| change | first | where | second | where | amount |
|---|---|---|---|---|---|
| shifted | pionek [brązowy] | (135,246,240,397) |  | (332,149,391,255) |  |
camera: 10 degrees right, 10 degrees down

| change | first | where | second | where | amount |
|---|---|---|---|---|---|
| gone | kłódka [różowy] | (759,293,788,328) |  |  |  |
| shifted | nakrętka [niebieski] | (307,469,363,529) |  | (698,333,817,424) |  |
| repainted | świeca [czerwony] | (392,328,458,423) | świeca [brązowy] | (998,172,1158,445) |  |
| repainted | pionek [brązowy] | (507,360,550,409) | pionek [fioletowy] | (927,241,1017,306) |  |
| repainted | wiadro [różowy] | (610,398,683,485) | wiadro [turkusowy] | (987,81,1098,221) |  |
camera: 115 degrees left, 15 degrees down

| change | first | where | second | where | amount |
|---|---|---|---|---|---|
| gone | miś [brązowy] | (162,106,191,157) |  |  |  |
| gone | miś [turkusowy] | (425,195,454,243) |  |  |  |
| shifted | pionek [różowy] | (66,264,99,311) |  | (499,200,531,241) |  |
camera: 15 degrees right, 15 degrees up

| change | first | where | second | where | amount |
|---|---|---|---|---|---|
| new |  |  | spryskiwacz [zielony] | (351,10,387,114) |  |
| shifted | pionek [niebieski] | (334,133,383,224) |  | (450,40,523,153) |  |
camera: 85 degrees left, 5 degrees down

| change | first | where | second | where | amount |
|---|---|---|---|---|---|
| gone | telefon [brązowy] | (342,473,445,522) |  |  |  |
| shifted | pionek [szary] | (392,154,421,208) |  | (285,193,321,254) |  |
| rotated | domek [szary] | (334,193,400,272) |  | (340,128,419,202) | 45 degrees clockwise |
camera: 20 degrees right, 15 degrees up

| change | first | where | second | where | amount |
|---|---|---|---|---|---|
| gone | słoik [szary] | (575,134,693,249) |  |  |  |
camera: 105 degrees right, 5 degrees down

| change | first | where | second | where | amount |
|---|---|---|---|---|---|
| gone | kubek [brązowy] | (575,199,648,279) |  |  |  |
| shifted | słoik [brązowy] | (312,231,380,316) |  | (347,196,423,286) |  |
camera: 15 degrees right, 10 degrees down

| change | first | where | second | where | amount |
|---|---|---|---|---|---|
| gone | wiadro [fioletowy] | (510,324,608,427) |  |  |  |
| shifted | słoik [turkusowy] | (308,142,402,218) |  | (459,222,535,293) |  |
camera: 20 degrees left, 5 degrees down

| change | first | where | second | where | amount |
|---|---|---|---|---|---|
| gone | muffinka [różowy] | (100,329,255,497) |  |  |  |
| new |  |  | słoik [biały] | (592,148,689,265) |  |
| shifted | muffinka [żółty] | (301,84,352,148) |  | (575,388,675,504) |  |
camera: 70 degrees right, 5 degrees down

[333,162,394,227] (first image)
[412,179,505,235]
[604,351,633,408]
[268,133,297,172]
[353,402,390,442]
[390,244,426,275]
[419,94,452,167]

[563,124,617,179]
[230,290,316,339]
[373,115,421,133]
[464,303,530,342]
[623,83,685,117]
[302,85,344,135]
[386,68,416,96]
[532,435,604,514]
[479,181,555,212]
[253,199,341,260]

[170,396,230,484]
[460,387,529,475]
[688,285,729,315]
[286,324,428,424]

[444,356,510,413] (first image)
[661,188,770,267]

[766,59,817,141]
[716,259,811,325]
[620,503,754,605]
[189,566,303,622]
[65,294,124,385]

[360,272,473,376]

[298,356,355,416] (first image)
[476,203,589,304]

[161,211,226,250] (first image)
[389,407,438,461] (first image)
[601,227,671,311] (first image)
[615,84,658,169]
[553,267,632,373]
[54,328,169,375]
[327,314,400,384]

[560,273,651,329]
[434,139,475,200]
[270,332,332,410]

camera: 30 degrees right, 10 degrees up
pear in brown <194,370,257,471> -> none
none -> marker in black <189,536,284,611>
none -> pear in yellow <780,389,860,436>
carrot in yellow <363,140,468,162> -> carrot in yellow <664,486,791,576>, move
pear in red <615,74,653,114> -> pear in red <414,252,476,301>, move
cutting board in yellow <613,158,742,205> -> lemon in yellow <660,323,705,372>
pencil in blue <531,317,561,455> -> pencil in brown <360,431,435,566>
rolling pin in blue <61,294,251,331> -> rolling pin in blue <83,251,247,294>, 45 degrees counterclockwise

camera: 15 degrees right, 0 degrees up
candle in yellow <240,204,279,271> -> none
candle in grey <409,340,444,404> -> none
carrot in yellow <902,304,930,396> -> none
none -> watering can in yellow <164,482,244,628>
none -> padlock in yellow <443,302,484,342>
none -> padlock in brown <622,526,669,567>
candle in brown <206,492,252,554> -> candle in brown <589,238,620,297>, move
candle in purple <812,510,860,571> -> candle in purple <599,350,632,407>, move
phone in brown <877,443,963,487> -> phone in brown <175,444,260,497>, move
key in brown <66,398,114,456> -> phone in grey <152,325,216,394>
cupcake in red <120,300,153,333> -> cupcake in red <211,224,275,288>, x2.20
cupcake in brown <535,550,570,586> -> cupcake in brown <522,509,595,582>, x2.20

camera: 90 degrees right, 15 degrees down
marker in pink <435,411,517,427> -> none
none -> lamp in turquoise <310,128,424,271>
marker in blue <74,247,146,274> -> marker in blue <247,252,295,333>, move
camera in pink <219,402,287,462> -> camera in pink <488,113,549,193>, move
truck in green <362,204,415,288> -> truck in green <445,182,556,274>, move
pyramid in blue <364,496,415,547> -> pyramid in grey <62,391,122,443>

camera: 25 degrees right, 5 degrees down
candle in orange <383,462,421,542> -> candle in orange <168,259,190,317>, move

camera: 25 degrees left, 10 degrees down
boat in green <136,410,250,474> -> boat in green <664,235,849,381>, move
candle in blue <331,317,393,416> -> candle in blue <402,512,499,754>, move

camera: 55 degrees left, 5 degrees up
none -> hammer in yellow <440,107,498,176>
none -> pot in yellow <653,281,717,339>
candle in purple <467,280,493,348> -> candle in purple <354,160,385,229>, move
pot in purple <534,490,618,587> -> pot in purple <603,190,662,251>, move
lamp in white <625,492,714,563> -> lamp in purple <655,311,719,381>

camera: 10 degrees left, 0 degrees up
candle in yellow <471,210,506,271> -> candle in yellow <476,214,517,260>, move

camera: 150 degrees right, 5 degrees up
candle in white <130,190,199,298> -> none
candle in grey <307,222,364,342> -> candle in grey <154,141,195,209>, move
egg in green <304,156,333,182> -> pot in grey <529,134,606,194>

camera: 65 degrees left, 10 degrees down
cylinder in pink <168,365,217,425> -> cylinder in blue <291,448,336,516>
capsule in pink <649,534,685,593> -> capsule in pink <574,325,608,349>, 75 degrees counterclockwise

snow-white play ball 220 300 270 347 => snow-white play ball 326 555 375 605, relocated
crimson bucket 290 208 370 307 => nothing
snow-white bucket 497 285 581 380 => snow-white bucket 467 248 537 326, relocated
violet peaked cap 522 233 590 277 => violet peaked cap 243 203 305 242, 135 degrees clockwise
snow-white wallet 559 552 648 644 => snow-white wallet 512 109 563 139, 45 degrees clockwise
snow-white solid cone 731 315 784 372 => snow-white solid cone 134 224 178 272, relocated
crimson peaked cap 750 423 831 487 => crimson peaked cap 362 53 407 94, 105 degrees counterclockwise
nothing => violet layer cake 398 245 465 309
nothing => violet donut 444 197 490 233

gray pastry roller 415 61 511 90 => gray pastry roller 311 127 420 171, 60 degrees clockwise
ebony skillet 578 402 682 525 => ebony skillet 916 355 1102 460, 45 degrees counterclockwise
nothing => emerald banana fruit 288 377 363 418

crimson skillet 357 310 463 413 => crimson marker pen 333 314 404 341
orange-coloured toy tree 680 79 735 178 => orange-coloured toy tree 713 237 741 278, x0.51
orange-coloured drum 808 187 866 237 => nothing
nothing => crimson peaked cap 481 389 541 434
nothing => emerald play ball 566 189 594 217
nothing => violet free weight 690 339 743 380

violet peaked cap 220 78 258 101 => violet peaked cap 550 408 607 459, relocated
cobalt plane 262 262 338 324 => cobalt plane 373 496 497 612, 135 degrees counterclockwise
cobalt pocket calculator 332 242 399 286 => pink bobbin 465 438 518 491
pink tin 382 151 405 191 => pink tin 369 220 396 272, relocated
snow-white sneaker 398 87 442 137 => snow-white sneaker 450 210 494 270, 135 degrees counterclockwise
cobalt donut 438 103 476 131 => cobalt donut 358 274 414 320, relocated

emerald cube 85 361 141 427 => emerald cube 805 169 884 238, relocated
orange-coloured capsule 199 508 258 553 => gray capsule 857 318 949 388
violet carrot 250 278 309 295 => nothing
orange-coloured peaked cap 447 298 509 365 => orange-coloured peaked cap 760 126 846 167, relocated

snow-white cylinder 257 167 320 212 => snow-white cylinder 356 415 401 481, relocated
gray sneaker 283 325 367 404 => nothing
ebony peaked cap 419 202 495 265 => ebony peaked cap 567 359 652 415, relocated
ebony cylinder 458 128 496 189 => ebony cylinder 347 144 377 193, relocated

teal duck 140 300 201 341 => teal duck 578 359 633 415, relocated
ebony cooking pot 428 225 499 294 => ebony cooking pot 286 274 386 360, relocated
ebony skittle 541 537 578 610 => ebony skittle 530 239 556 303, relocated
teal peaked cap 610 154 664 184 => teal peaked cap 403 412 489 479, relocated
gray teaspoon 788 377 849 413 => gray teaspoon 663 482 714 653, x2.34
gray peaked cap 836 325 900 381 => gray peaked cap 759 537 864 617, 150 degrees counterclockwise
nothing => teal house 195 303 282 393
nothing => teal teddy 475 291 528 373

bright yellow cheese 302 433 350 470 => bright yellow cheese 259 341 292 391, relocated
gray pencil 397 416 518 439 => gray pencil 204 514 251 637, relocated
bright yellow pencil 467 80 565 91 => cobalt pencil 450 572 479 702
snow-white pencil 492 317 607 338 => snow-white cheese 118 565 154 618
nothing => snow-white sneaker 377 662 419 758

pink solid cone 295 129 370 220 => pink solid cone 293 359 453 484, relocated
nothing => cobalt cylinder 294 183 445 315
━━━━━━
_Task item_
Transcribe the lines from the first line of the records through the line that contains "[brązowy] | (135,246,240,397)", both included, and add nothing else.

_Result below_
| change | first | where | second | where | amount |
|---|---|---|---|---|---|
| shifted | pionek [brązowy] | (135,246,240,397) |  | (332,149,391,255) |  |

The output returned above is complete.